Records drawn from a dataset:
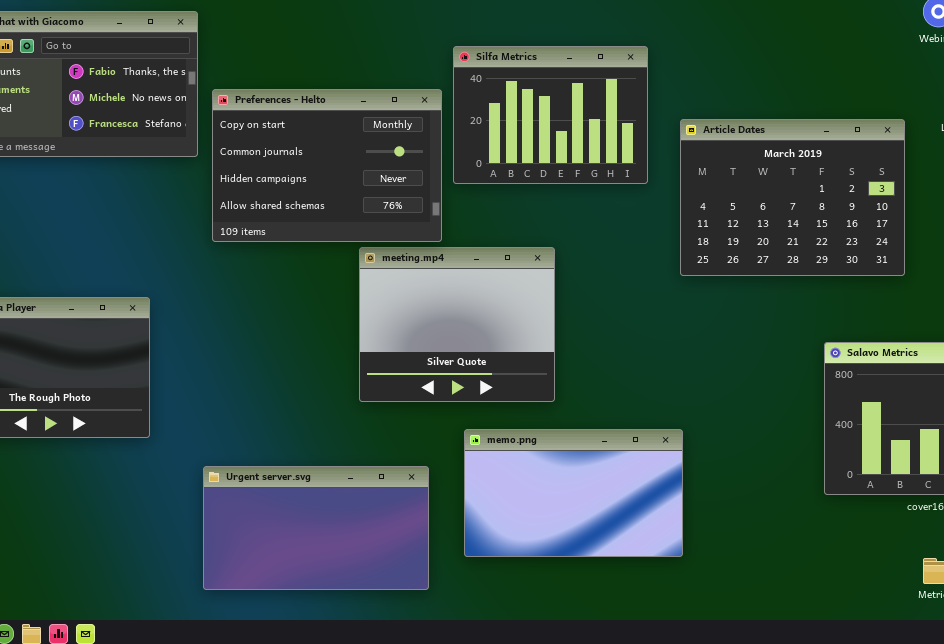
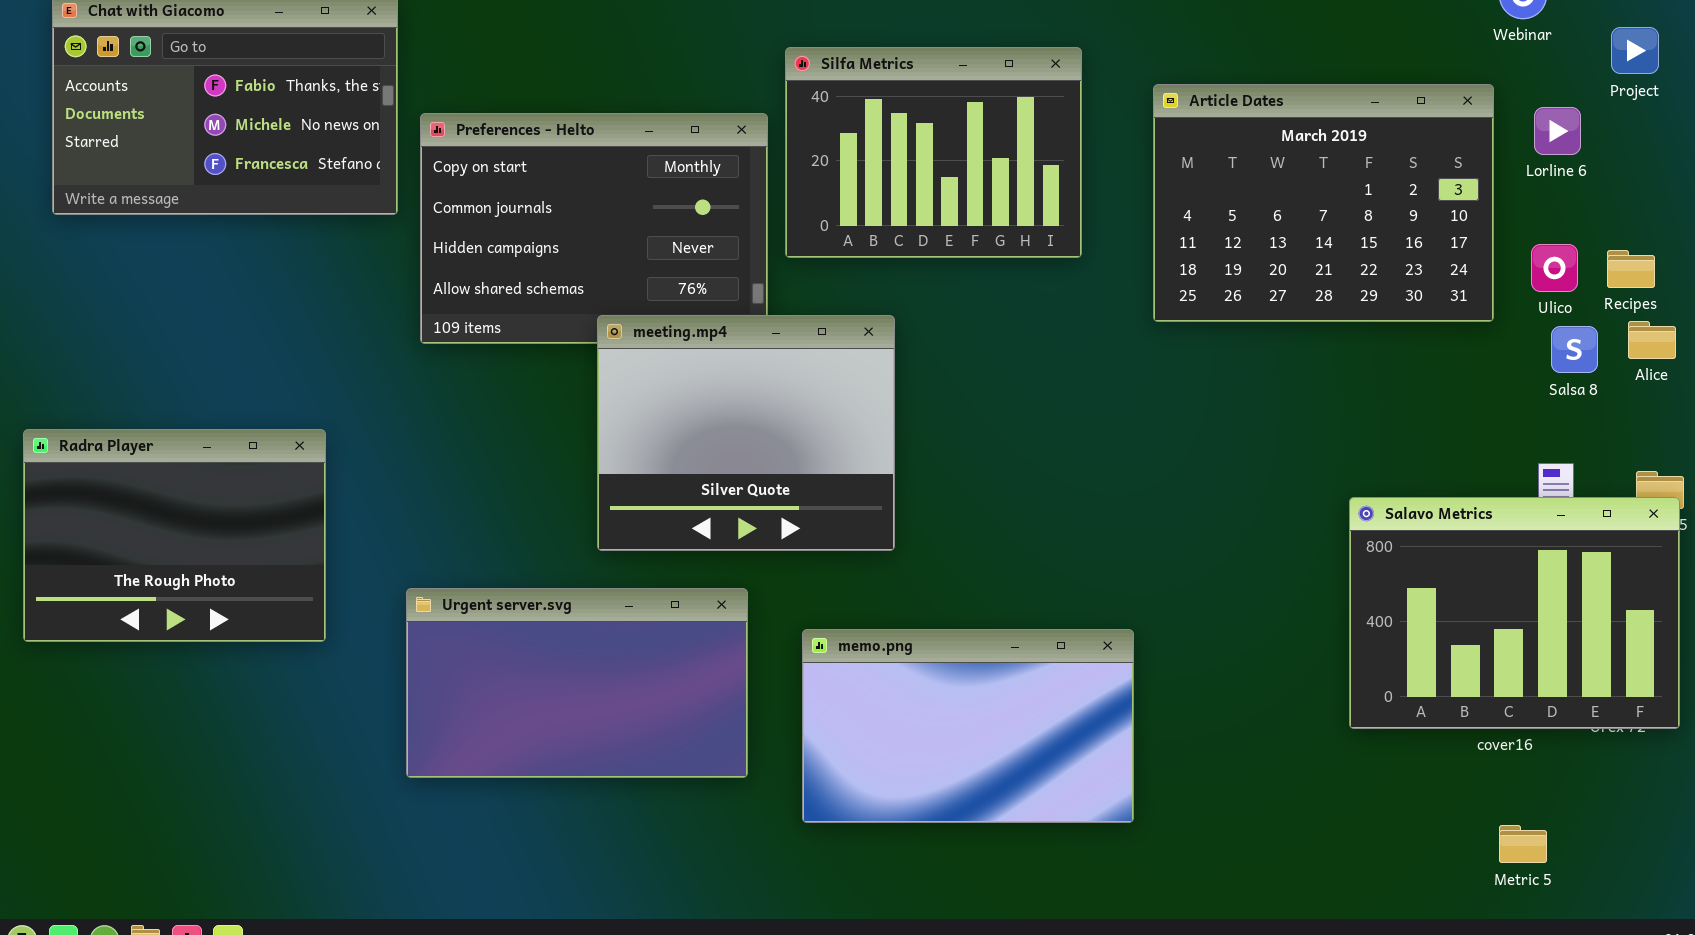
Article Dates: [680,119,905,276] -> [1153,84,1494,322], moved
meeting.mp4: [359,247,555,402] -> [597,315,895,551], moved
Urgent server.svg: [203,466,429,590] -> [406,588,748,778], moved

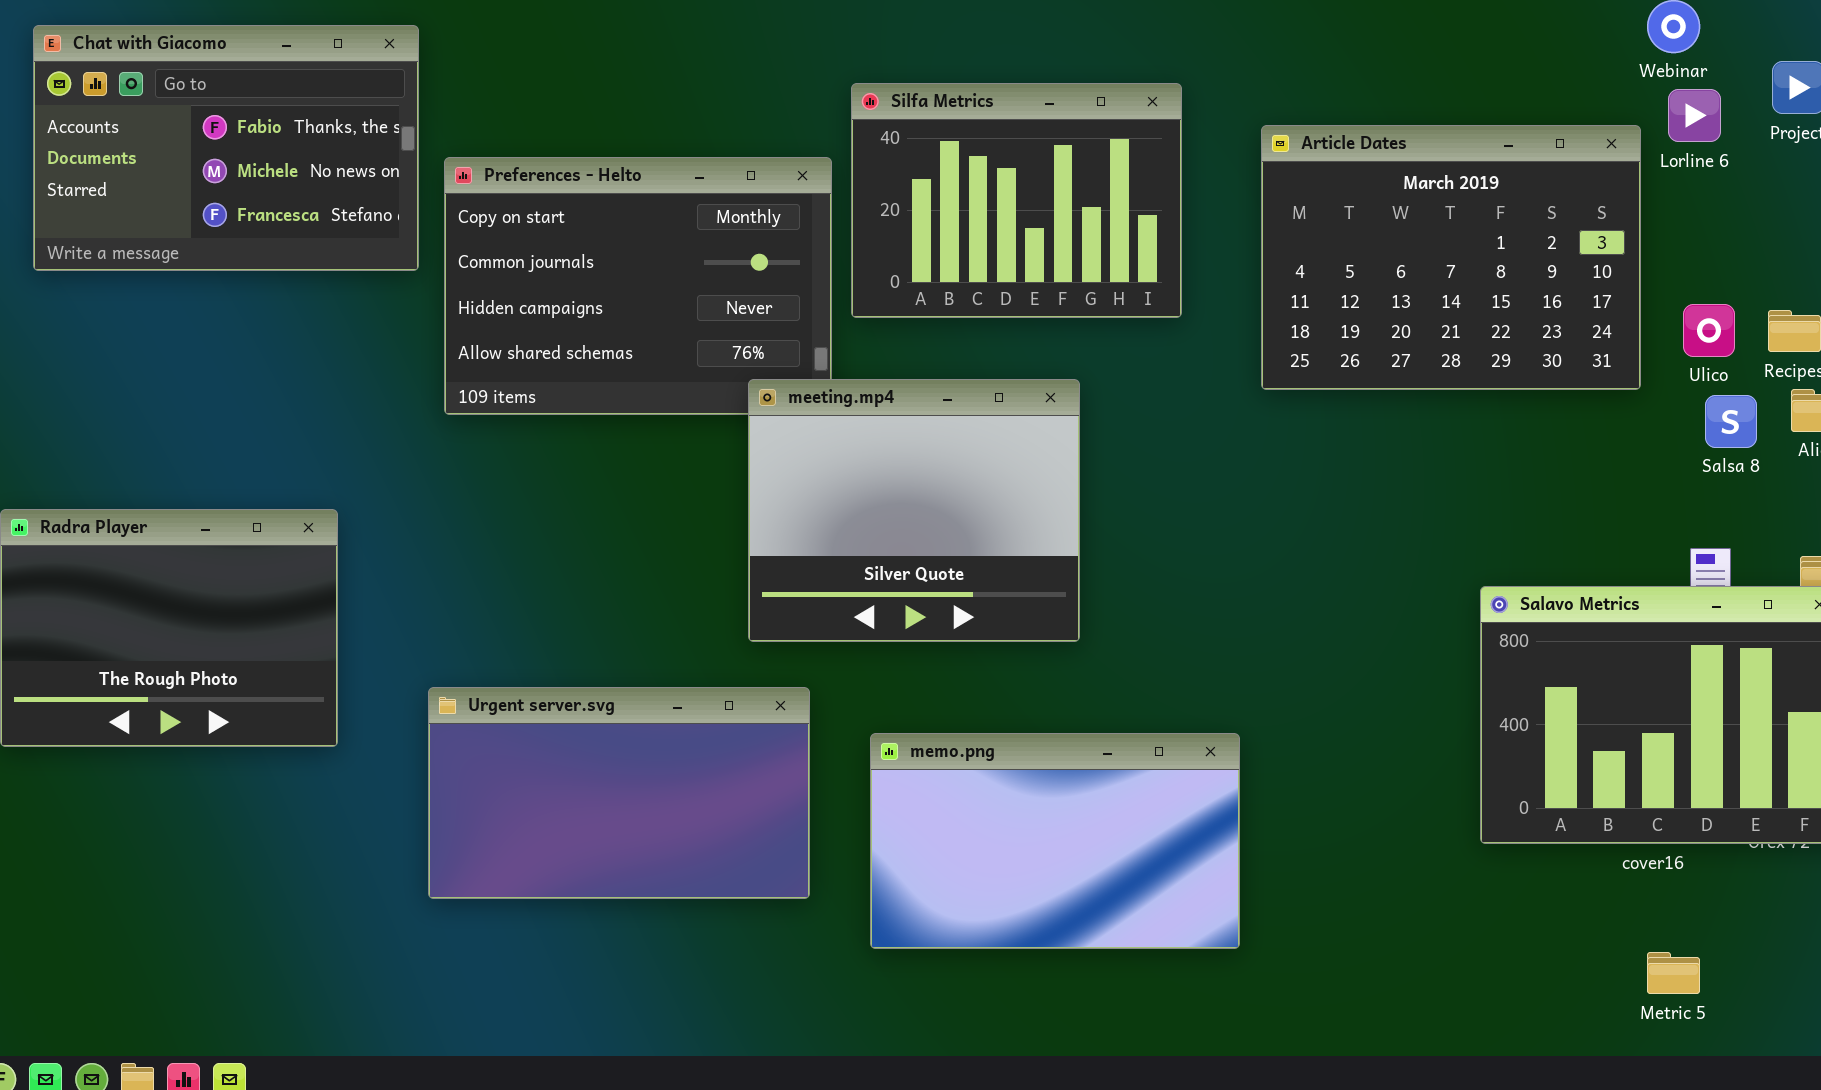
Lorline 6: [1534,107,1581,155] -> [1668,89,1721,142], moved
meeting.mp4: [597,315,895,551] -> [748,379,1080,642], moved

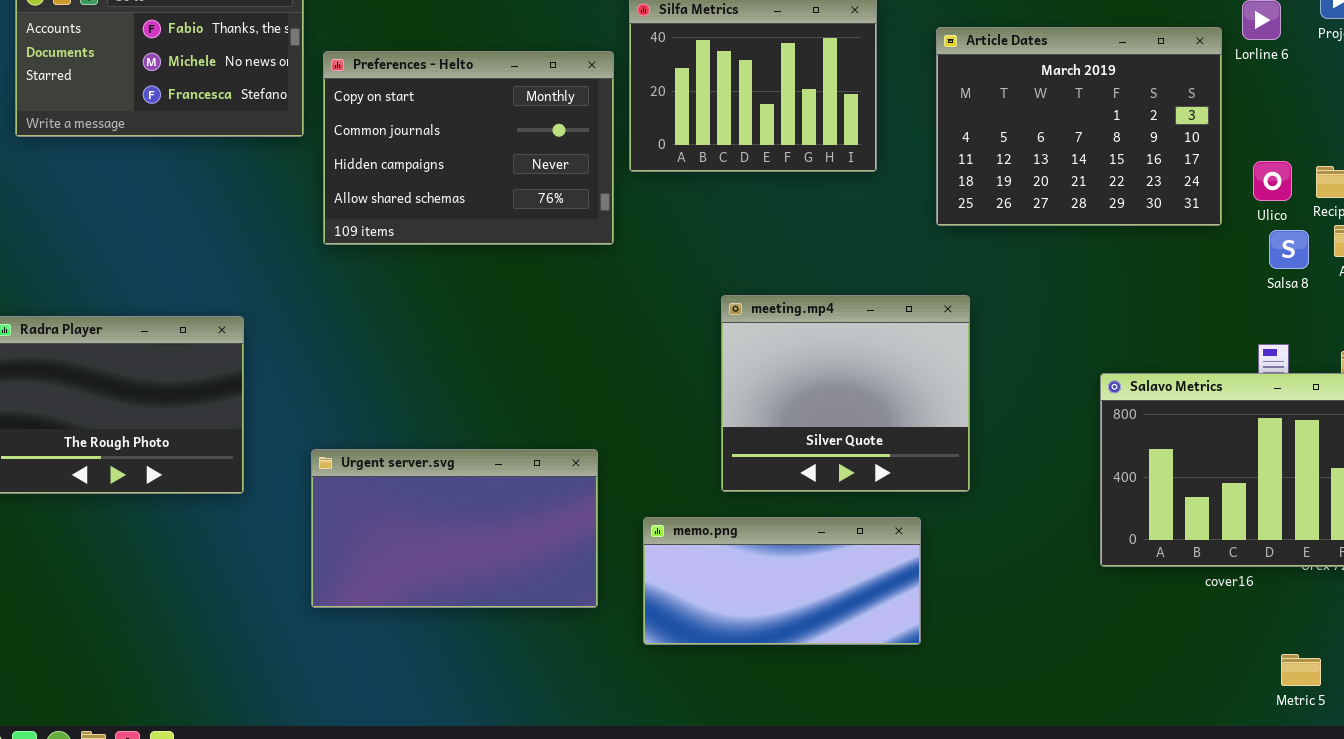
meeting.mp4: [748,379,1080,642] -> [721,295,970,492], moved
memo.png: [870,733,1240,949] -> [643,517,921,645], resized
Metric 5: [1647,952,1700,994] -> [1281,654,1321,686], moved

--

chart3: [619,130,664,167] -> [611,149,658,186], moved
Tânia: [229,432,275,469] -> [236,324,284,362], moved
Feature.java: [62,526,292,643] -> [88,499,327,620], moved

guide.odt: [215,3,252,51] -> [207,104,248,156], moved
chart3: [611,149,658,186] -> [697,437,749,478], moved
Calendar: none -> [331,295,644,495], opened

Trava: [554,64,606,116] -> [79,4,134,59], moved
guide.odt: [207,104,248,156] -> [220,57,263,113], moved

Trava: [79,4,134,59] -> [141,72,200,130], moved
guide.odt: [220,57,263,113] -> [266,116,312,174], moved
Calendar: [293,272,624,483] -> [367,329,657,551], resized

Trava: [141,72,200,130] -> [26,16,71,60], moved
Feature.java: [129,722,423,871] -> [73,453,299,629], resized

(Required action):
Line for line, output the entries above from the line with "Article Dates: [680,119,905,276]" to the line with "Metric 5: [1647,952,1700,994]", both included, and nothing more. Skip pictures.

(Written solution):
Article Dates: [680,119,905,276] -> [1153,84,1494,322], moved
meeting.mp4: [359,247,555,402] -> [597,315,895,551], moved
Urgent server.svg: [203,466,429,590] -> [406,588,748,778], moved

Lorline 6: [1534,107,1581,155] -> [1668,89,1721,142], moved
meeting.mp4: [597,315,895,551] -> [748,379,1080,642], moved

meeting.mp4: [748,379,1080,642] -> [721,295,970,492], moved
memo.png: [870,733,1240,949] -> [643,517,921,645], resized
Metric 5: [1647,952,1700,994] -> [1281,654,1321,686], moved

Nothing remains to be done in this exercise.